What you will do: Using the listing below, please gather every line containing the word "none".

Data to process:
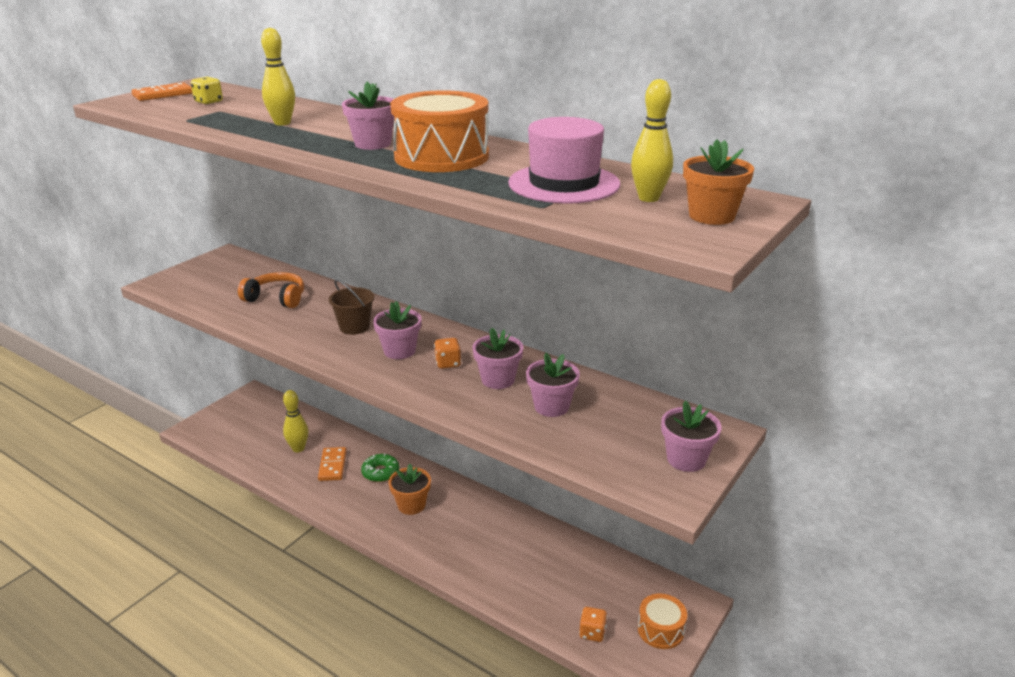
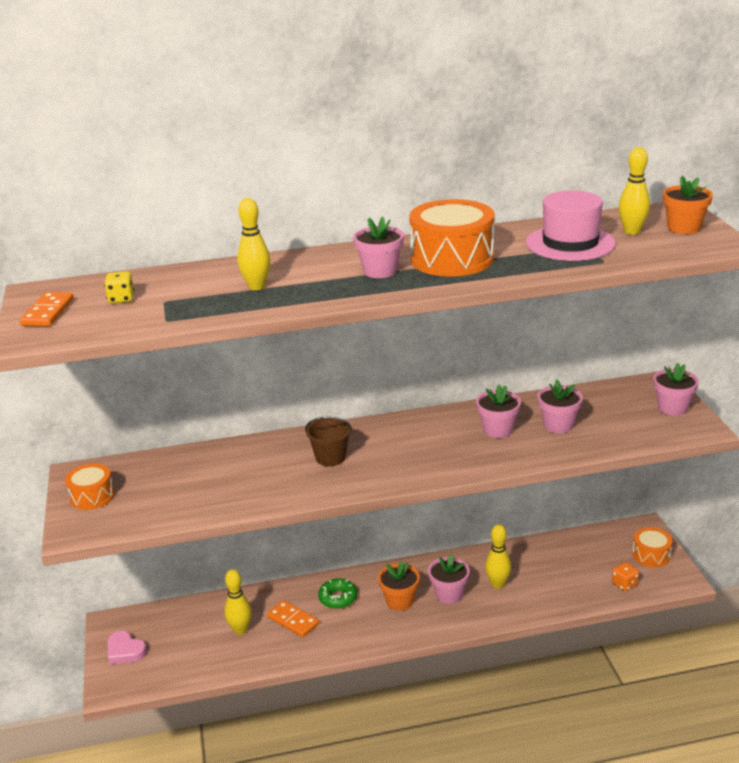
camera: 45 degrees left, 0 degrees up
orange headphones [238,272,304,308] -> none
pink flower pot [373,301,422,359] -> pink flower pot moved to [428,554,470,604]
orange dice [434,338,461,369] -> none
none -> orange drum [65,463,115,510]
none -> pink heart [107,631,147,664]
none -> yellow bowling pin [485,524,511,589]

Result for this task:
orange headphones [238,272,304,308] -> none
orange dice [434,338,461,369] -> none
none -> orange drum [65,463,115,510]
none -> pink heart [107,631,147,664]
none -> yellow bowling pin [485,524,511,589]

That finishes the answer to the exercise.